## Before-and-after object listings:
"""
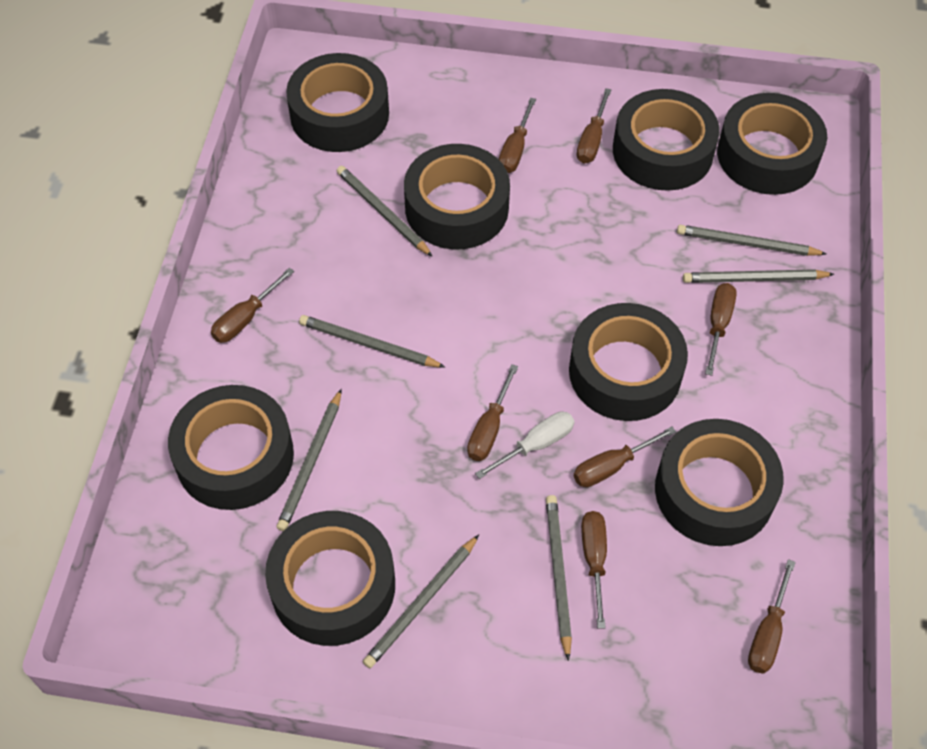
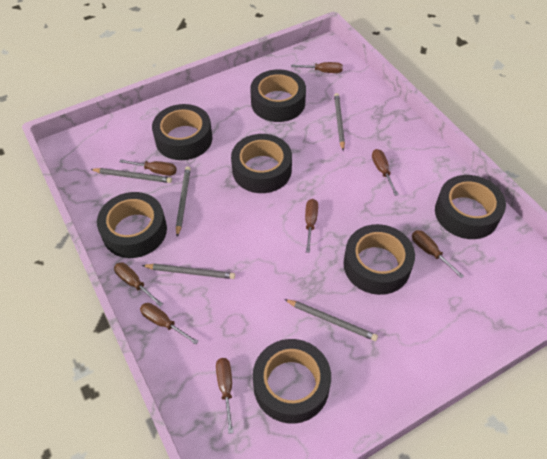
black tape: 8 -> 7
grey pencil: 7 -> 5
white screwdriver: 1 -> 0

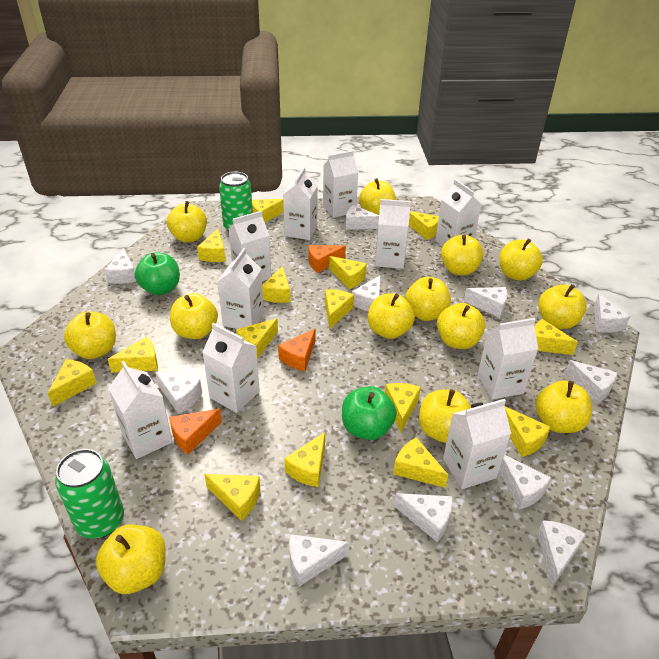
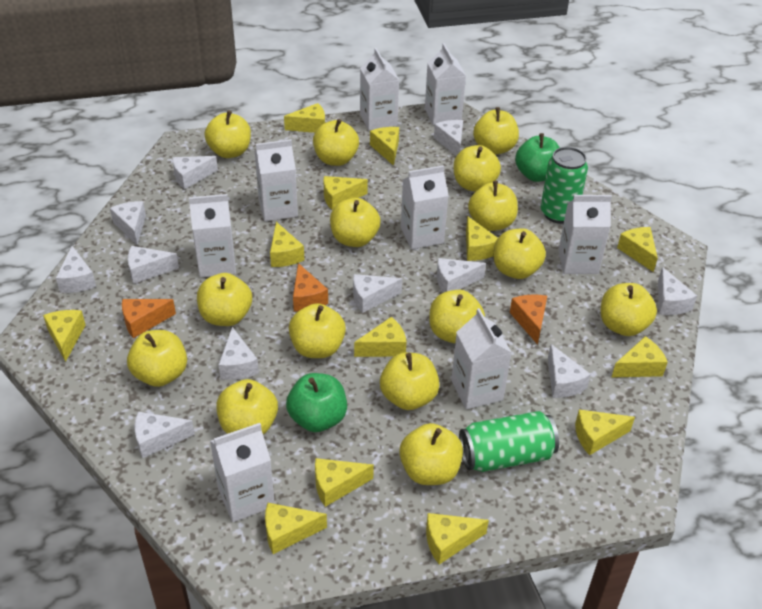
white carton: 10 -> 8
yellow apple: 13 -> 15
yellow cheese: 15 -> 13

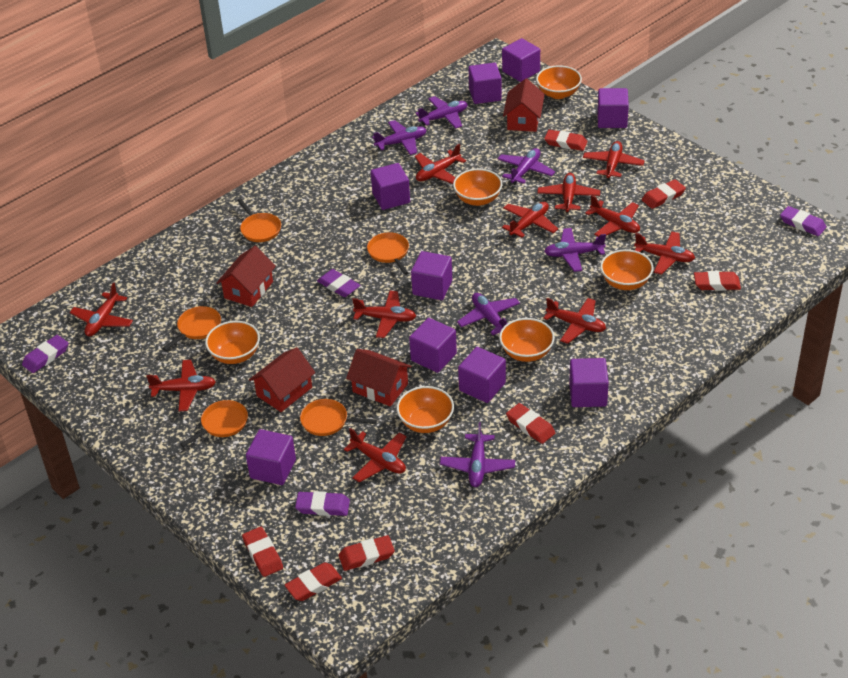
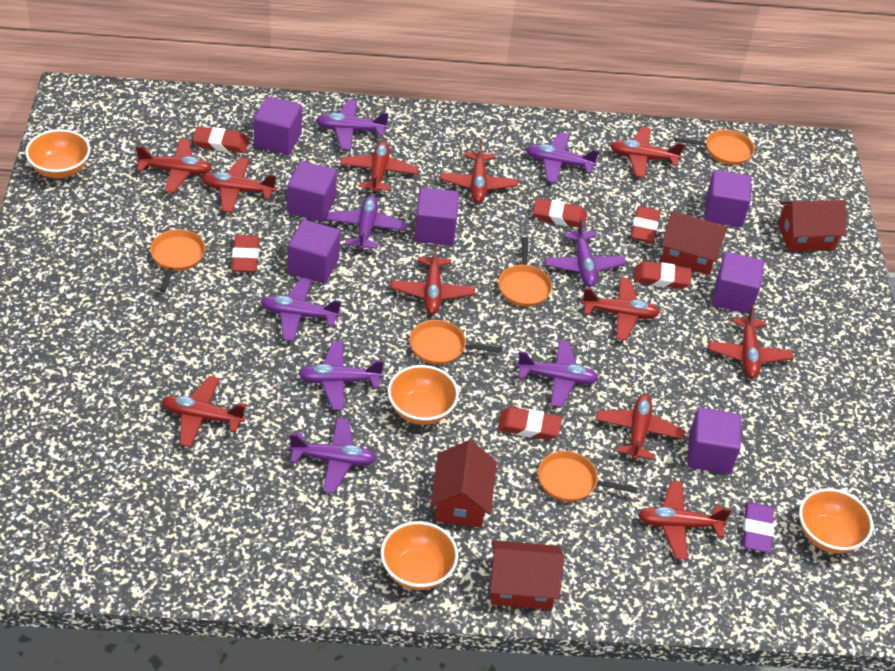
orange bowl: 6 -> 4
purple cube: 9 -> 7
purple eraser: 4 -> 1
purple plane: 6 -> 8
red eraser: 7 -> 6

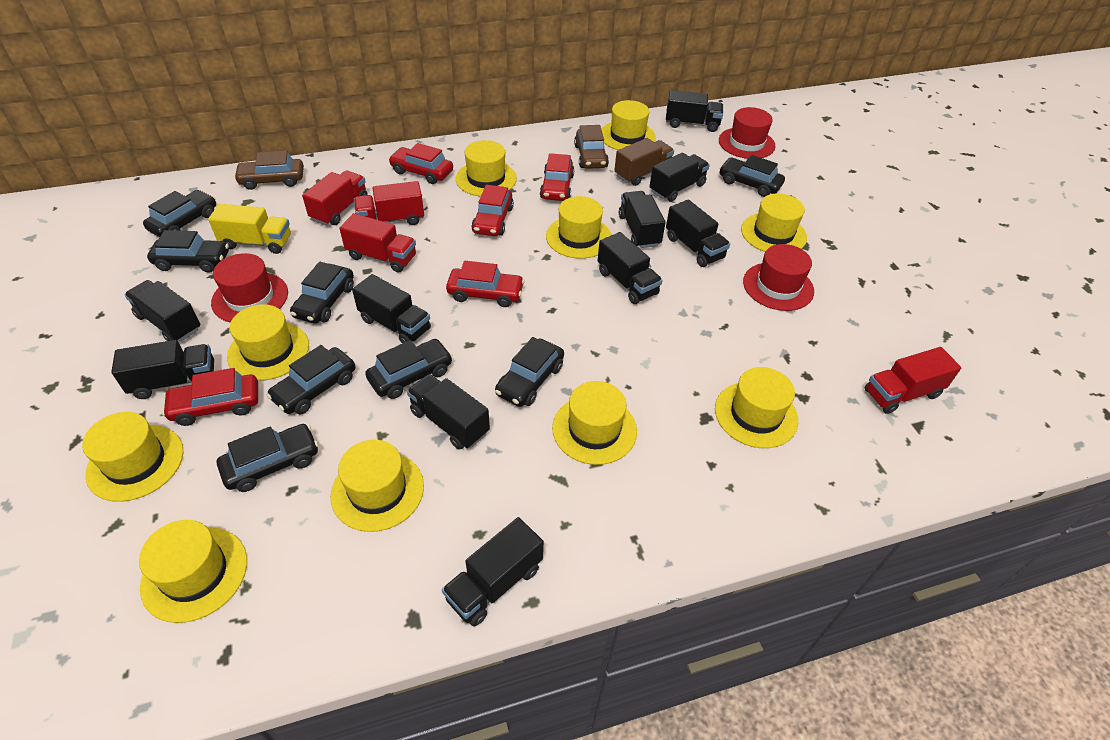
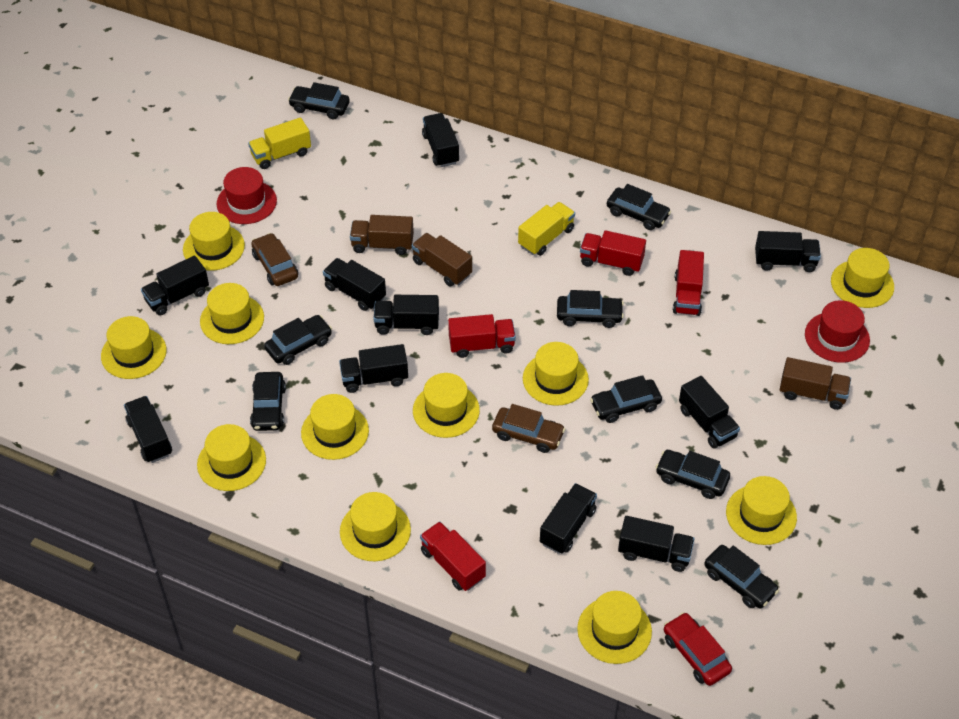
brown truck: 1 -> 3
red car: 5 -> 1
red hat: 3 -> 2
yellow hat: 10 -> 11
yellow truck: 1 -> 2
"""
Would you return the records exactly as written, minus any image?

## RESPONSE TO THE TASK:
black tape: 8 -> 7
grey pencil: 7 -> 5
white screwdriver: 1 -> 0

white carton: 10 -> 8
yellow apple: 13 -> 15
yellow cheese: 15 -> 13

orange bowl: 6 -> 4
purple cube: 9 -> 7
purple eraser: 4 -> 1
purple plane: 6 -> 8
red eraser: 7 -> 6

brown truck: 1 -> 3
red car: 5 -> 1
red hat: 3 -> 2
yellow hat: 10 -> 11
yellow truck: 1 -> 2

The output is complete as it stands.